## TASK GOAL
Of all the lines in the records below, copy only those that contain the string "orange".
Segment Start: TASK INPUTS
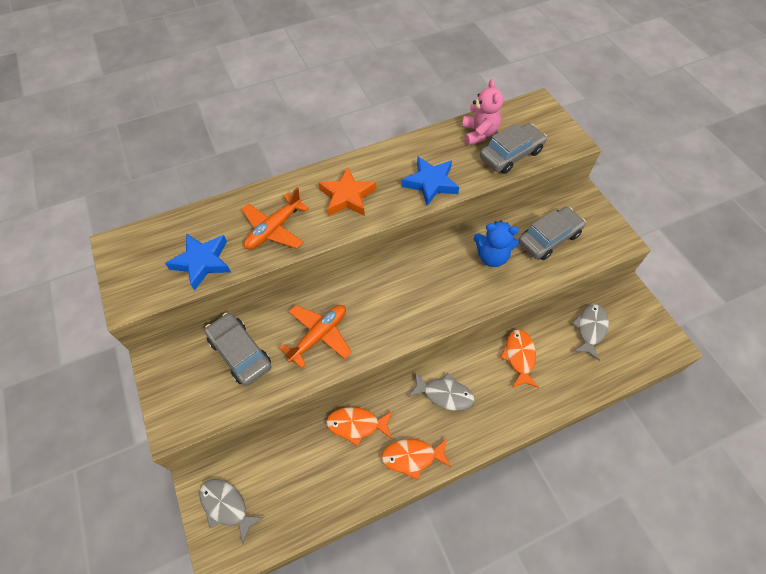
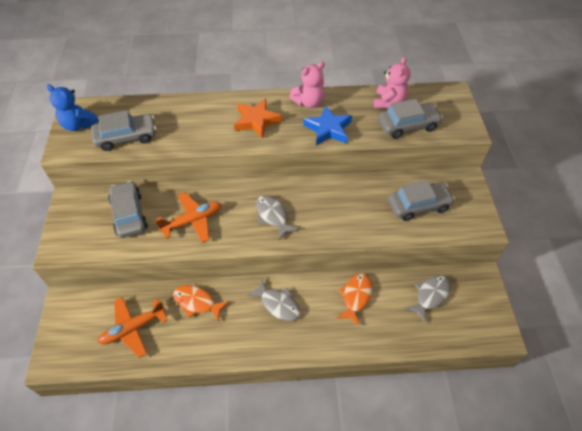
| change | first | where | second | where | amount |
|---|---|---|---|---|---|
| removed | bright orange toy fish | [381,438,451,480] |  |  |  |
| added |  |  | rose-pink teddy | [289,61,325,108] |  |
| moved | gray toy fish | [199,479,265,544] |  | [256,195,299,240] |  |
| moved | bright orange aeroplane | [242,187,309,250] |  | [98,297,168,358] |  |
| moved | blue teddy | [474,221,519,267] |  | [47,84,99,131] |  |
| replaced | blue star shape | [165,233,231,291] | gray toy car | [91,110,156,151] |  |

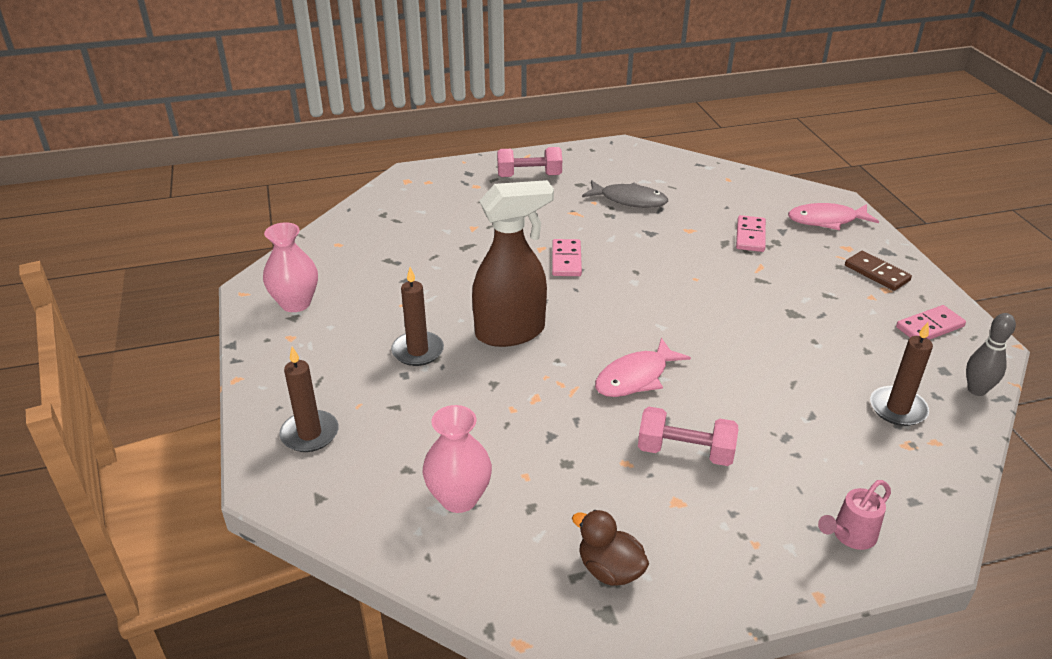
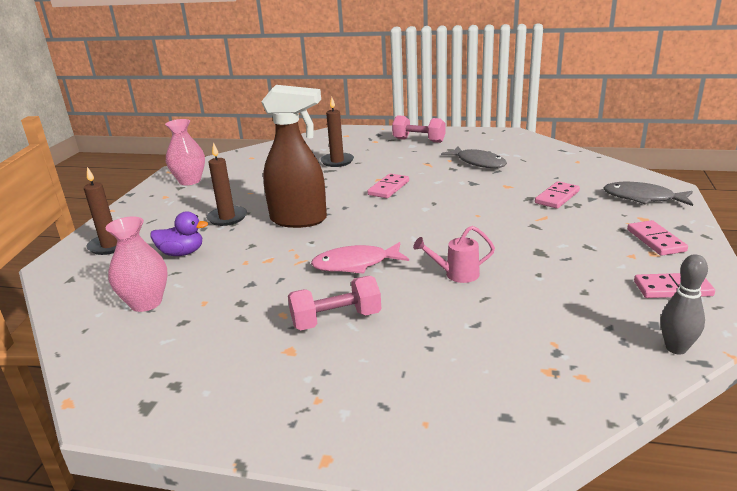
| change | first | where | second | where | amount |
|---|---|---|---|---|---|
| removed | russet toy duck | [572,510,649,586] |  |  |  |
| added |  |  | purple toy duck | [150,212,208,256] |  |
| moved | rose-pink watering pot | [818,480,891,550] |  | [413,226,495,283] |  |
| moved | russet candle | [870,322,933,426] |  | [320,97,354,167] |  |
| recoloured | rose-pink toy fish | [788,203,879,230] | gray toy fish | [603,182,693,206] |  |
| recoloured | russet domino piece | [845,251,912,291] | rose-pink domino piece | [627,220,688,256] |  |
| turned | rose-pink free weight | [638,407,738,466] |  | [288,276,381,330] | 60 degrees counterclockwise |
Segment End: TASK INPUTS
## OUTPUT
| removed | bright orange toy fish | [381,438,451,480] |  |  |  |
| moved | bright orange aeroplane | [242,187,309,250] |  | [98,297,168,358] |  |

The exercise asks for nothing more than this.